Assigned task> Return only the lines of the listing below that run from the line with "black tree: 10 -> 7" through the line with "white bucket: 2 -> 5", both ends included, exactly as written.
--- Recorded information ---
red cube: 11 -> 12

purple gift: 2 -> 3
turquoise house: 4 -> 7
---
--- Recorded information ---
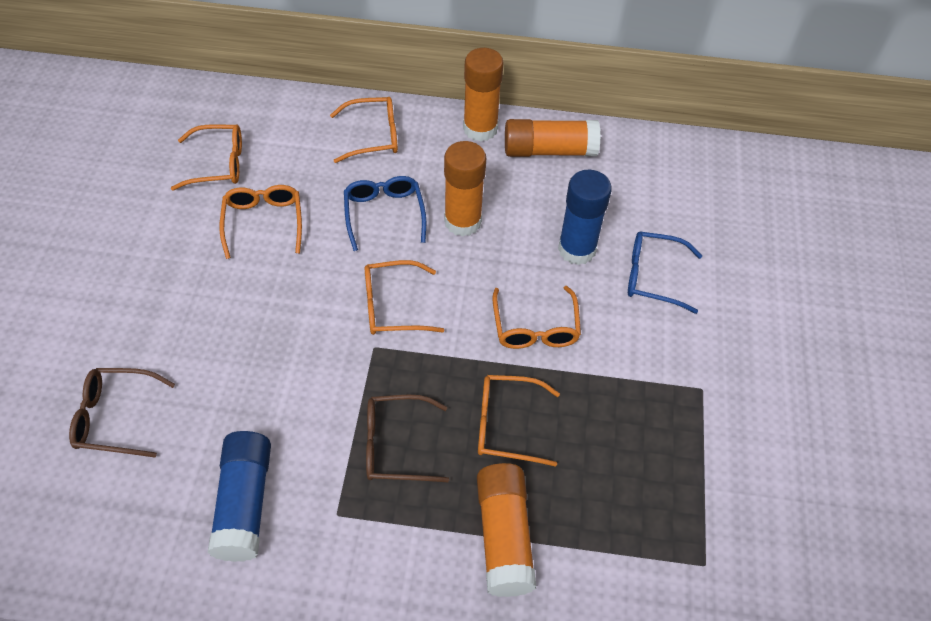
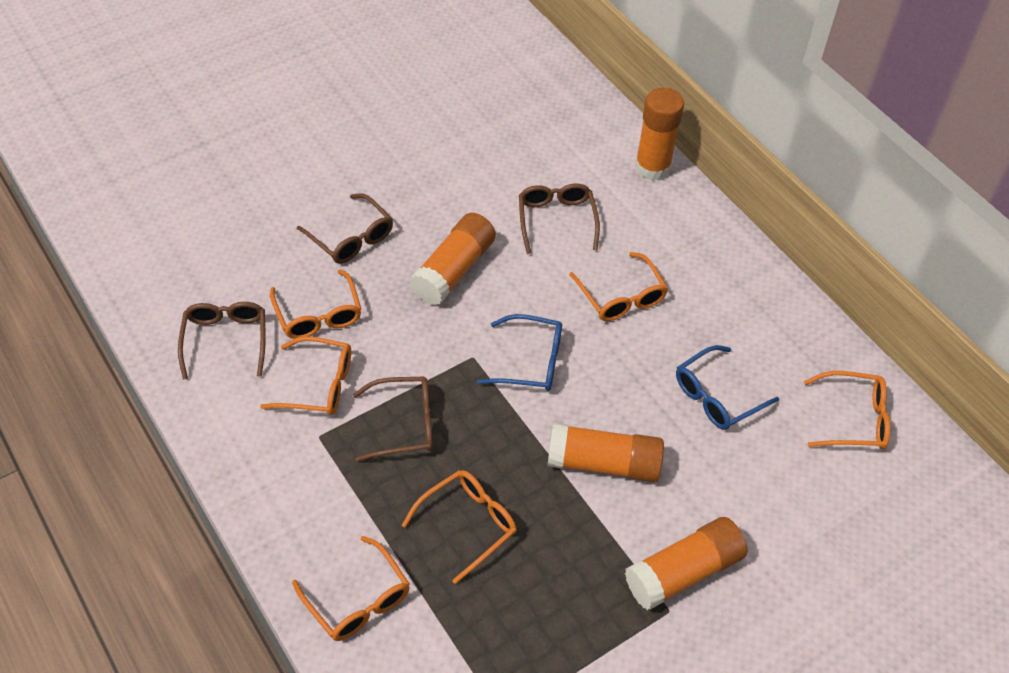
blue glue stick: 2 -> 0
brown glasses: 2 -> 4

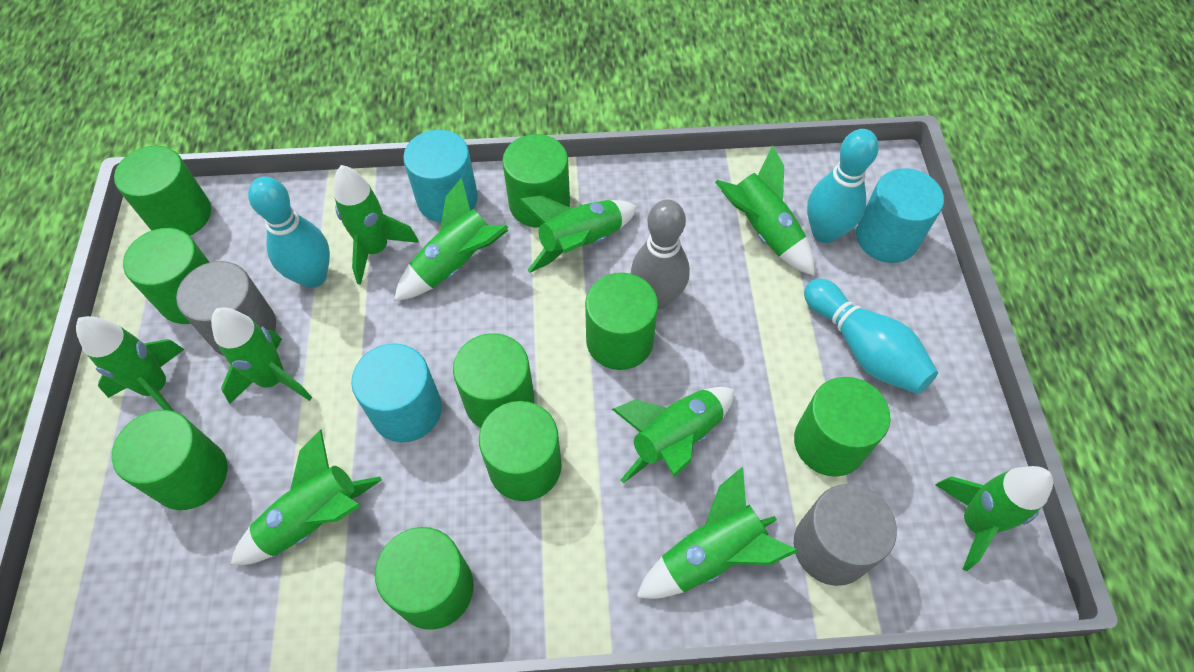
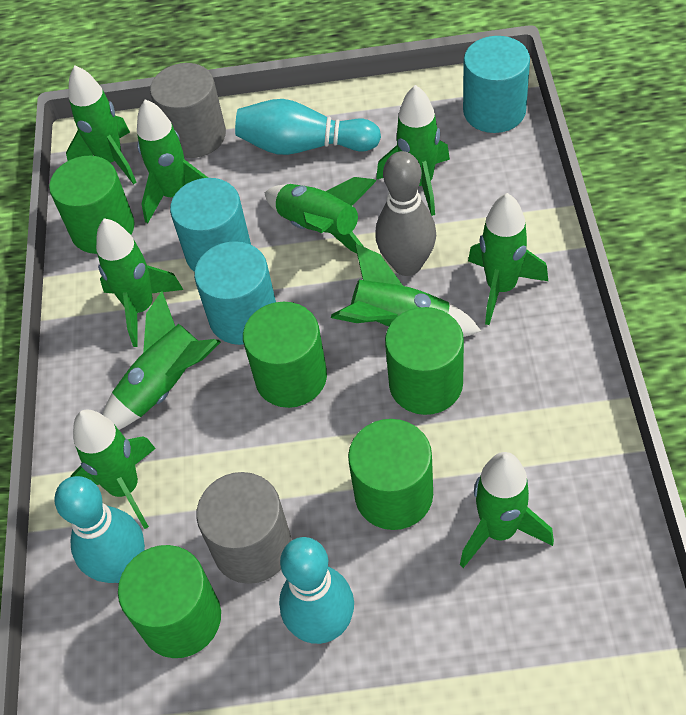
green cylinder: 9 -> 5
---
--- Recorded information ---
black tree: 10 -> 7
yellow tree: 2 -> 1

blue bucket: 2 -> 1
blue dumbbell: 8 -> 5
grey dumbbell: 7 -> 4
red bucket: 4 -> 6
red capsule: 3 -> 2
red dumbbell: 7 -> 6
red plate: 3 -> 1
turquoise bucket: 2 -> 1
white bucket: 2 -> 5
---
Output below>
black tree: 10 -> 7
yellow tree: 2 -> 1

blue bucket: 2 -> 1
blue dumbbell: 8 -> 5
grey dumbbell: 7 -> 4
red bucket: 4 -> 6
red capsule: 3 -> 2
red dumbbell: 7 -> 6
red plate: 3 -> 1
turquoise bucket: 2 -> 1
white bucket: 2 -> 5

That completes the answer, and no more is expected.